BEGIN

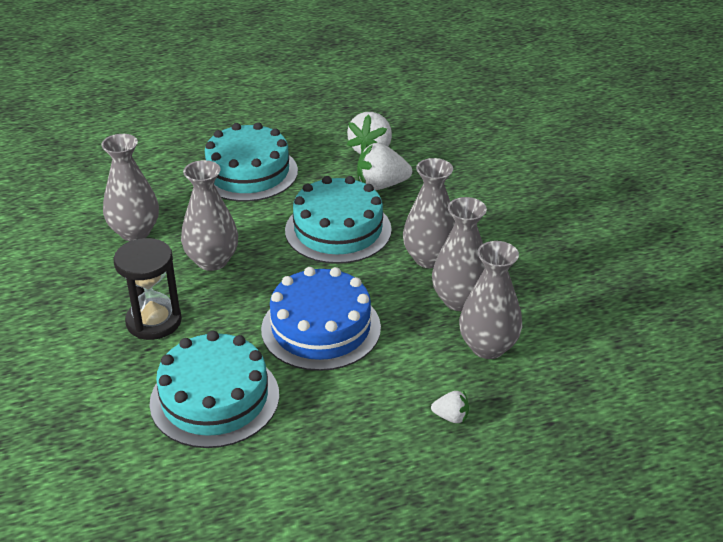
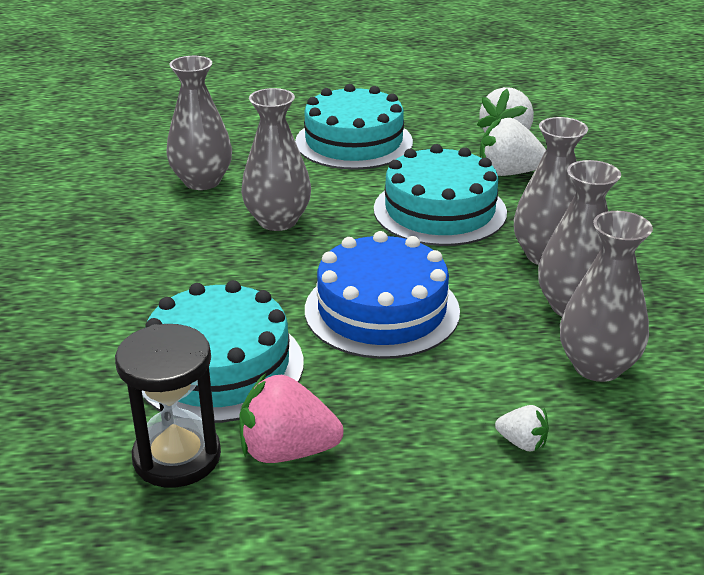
camera: 15 degrees right, 5 degrees down
(154, 321) = (183, 272): black hourglass -> black hourglass (177, 457)
(289, 457) = (287, 451): none -> pink strawberry

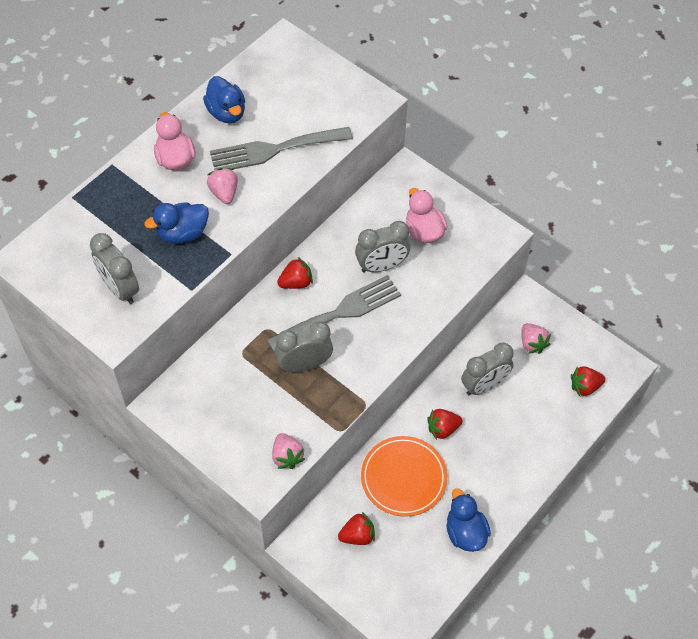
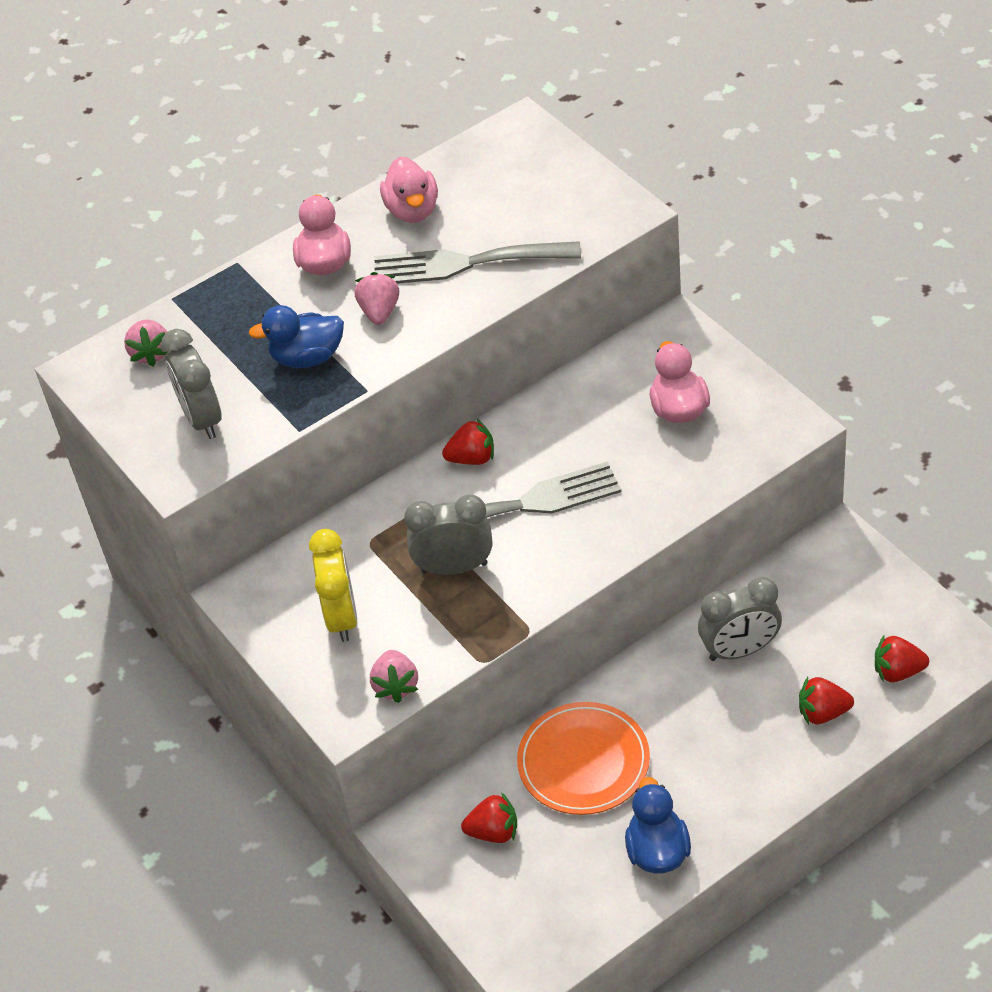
camera: 20 degrees right, 10 degrees down
(226, 112) = (413, 210): blue duck -> pink duck
(237, 411) = (341, 617): none -> yellow clock
(381, 266) = (603, 449): grey clock -> none
(442, 429) = (660, 702): red strawberry -> red strawberry (823, 713)
(532, 344) = (830, 601): pink strawberry -> pink strawberry (151, 353)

END

» BRIEF
What the records say must be written out exactly, with none of their pictures.

» EXPECTED OUTPUT
camera: 15 degrees right, 5 degrees down
(154, 321) = (183, 272): black hourglass -> black hourglass (177, 457)
(289, 457) = (287, 451): none -> pink strawberry

camera: 20 degrees right, 10 degrees down
(226, 112) = (413, 210): blue duck -> pink duck
(237, 411) = (341, 617): none -> yellow clock
(381, 266) = (603, 449): grey clock -> none
(442, 429) = (660, 702): red strawberry -> red strawberry (823, 713)
(532, 344) = (830, 601): pink strawberry -> pink strawberry (151, 353)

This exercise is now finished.